Exercise directions —
Count the lines in the entries below that contain the string "autoBeamOff". Reply with the number only.

### Data provided ###

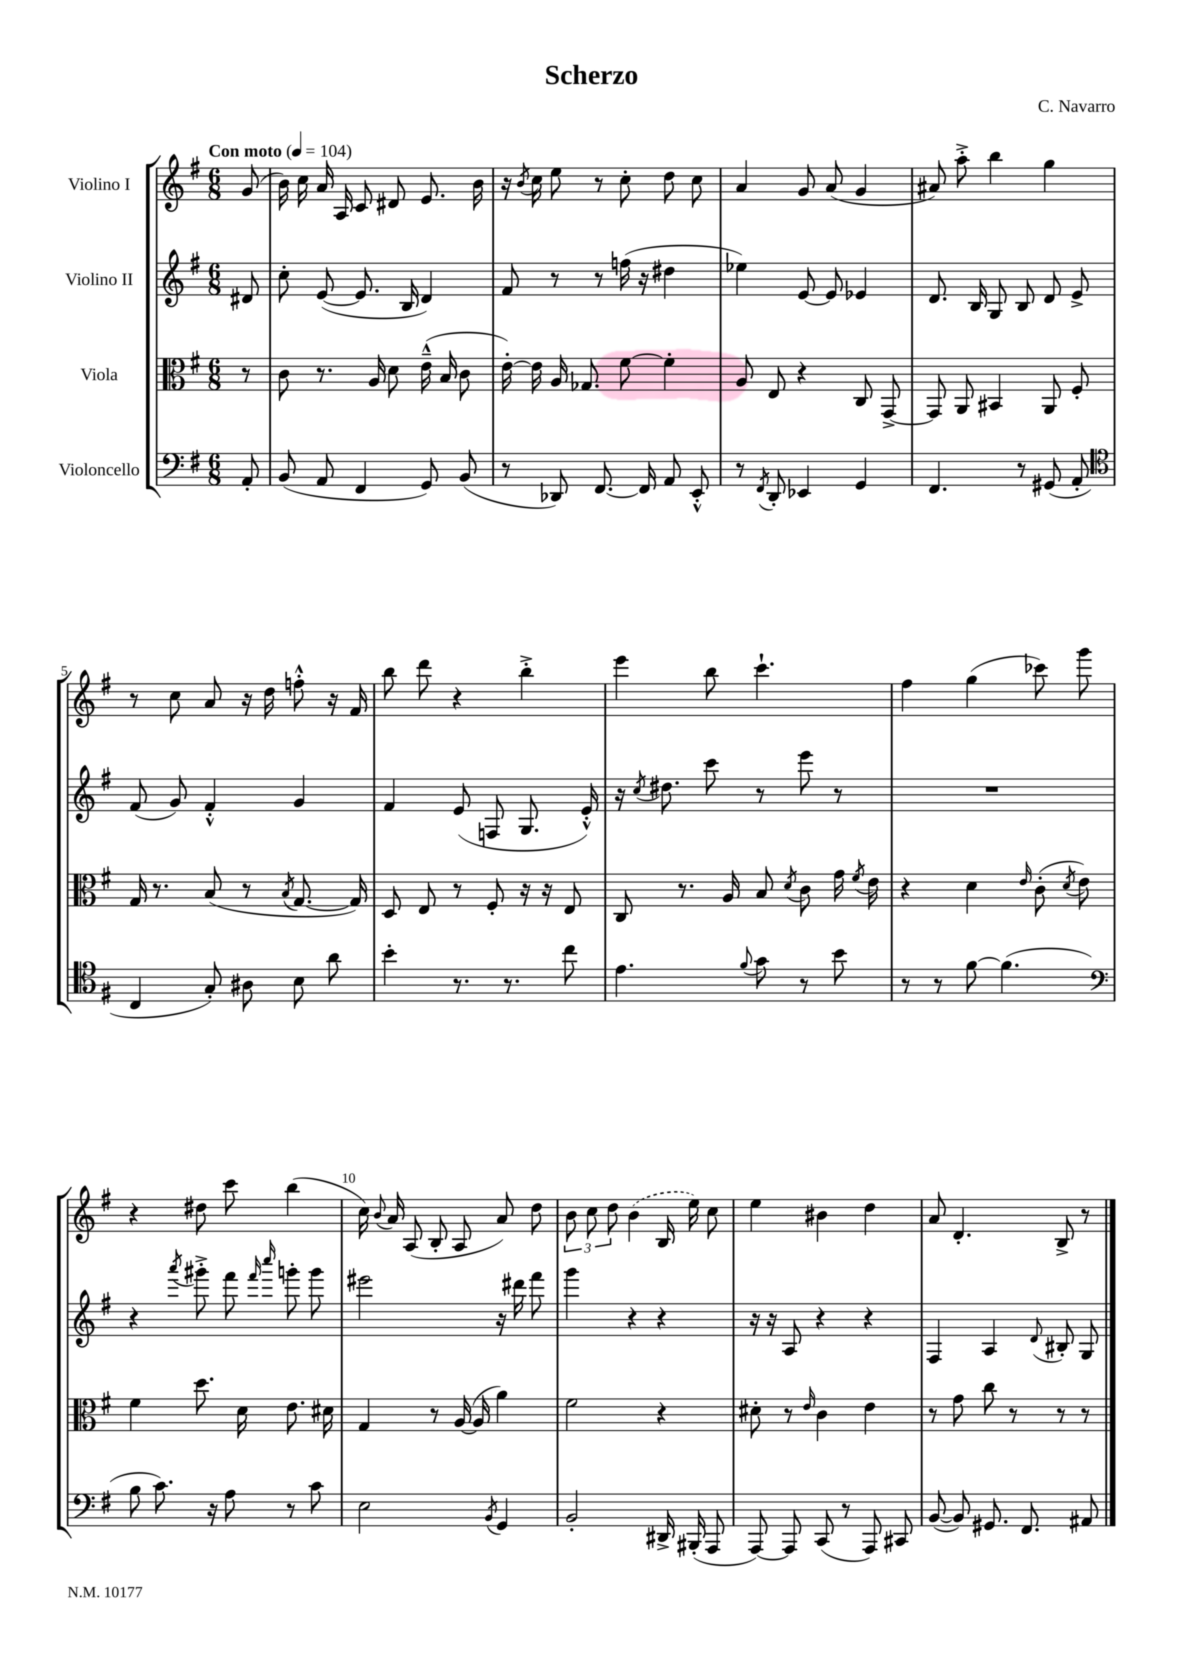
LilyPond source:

\header { title = "Scherzo" composer = "C. Navarro" }
<<
\new StaffGroup <<
\new Staff = "s0" \with { instrumentName = "Violino I" } {
    \clef treble \key g \major \numericTimeSignature \time 6/8 \partial 8 \tempo "Con moto" 4 = 104
    \autoBeamOff g'8( |
    b'16) c''16 a'16 a16 c'8 dis'8 e'8. b'16 |
    r16 \acciaccatura { b'8 } c''16 e''8 r8 c''8-. d''8 c''8 |
    a'4 g'8 a'8( g'4 |
    ais'8) a''8-.-> b''4 g''4 |
    r8 c''8 a'8 r16 d''16 f''8-.-^ r16 fis'16 |
    b''8 d'''8 r4 b''4-.-> |
    e'''4 b''8 c'''4.-! |
    fis''4 g''4( ces'''8) g'''8 |
    r4 dis''8 c'''8 b''4( |
    c''16) \appoggiatura { b'8 } a'16 a8( b8-. a8 a'8) d''8 |
    \tuplet 3/2 { b'8 c''8 d''8 } \once \slurDashed b'4( b16 e''16) c''8 |
    e''4 bis'4 d''4 |
    a'8 d'4.-. b8-> r8 \bar "|." |
}
\new Staff = "s1" \with { instrumentName = "Violino II" } {
    \clef treble \key g \major \numericTimeSignature \time 6/8 \partial 8
    \autoBeamOff dis'8 |
    c''8-. e'8~( e'8. b16 d'4) |
    fis'8 r8 r8 f''16( r16 dis''4 |
    ees''4) e'8~ e'8 ees'4 |
    d'8. b16 g8 b8 d'8 e'8-> |
    fis'8( g'8) fis'4-.-^ g'4 |
    fis'4 e'8( f8 g8. e'16-.-^) |
    r16 \acciaccatura { c''8 } dis''8. c'''8 r8 e'''8 r8 |
    R2. |
    r4 \acciaccatura { a'''8 } gis'''8-.-> fis'''8 \grace { fis'''16 c''''16 } g'''8-. g'''8 |
    eis'''2 r16 dis'''16 fis'''8 |
    g'''4 r4 r4 |
    r16 r16 a8 r4 r4 |
    fis4 a4 \appoggiatura { d'8 } bis8-. g8 \bar "|." |
}
\new Staff = "s2" \with { instrumentName = "Viola" } {
    \clef alto \key g \major \numericTimeSignature \time 6/8 \partial 8
    \autoBeamOff r8 |
    c'8 r8. a16 d'8 e'16---^( b16 c'8 |
    e'16~-.) e'16 a16 ges8. fis'8~ fis'4-. |
    a8 e8 r4 c8 g,8~-> |
    g,8 a,8 bis,4 a,8 fis8-. |
    g16 r8. b8( r8 \acciaccatura { b8 } g8.~ g16) |
    d8 e8 r8 fis8-. r16 r16 e8 |
    c8 r8. a16 b8 \acciaccatura { d'8 } c'8 g'16 \acciaccatura { fis'8 } e'16 |
    r4 d'4 \grace { e'16 } c'8-.( \acciaccatura { d'8 } e'8) |
    fis'4 d''8. d'16 e'8. dis'16 |
    g4 r8 a16~( a16 a'4) |
    fis'2 r4 |
    dis'8-. r8 \grace { e'16 } c'4 e'4 |
    r8 g'8 c''8 r8 r8 r8 \bar "|." |
}
\new Staff = "s3" \with { instrumentName = "Violoncello" } {
    \clef bass \key g \major \numericTimeSignature \time 6/8 \partial 8
    \autoBeamOff a,8-. |
    b,8( a,8 fis,4 g,8) b,8( |
    r8 des,8) fis,8.~ fis,16 a,8 e,8-.-^ |
    r8 \acciaccatura { fis,8 } d,8-. ees,4 g,4 |
    fis,4. r8 gis,8( a,8-. |
    \clef tenor c4 g8-.) ais8 b8 a'8 |
    b'4-. r8. r8. c''8 |
    e'4. \appoggiatura { fis'8 } g'8 r8 b'8 |
    r8 r8 fis'8~ fis'4.( |
    \clef bass b8 c'8.) r16 a8 r8 c'8 |
    e2 \acciaccatura { b,8 } g,4 |
    b,2-. dis,16-> bis,,16-.( a,,8 |
    a,,8~) a,,8 c,8( r8 a,,8) cis,8 |
    b,8~( b,8) gis,8. fis,8. ais,8 \bar "|." |
}
>>
>>
\layout { \context { \Score \override BarNumber.break-visibility = ##(#f #t #t) barNumberVisibility = #(every-nth-bar-number-visible 5) } }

###

The answer —
4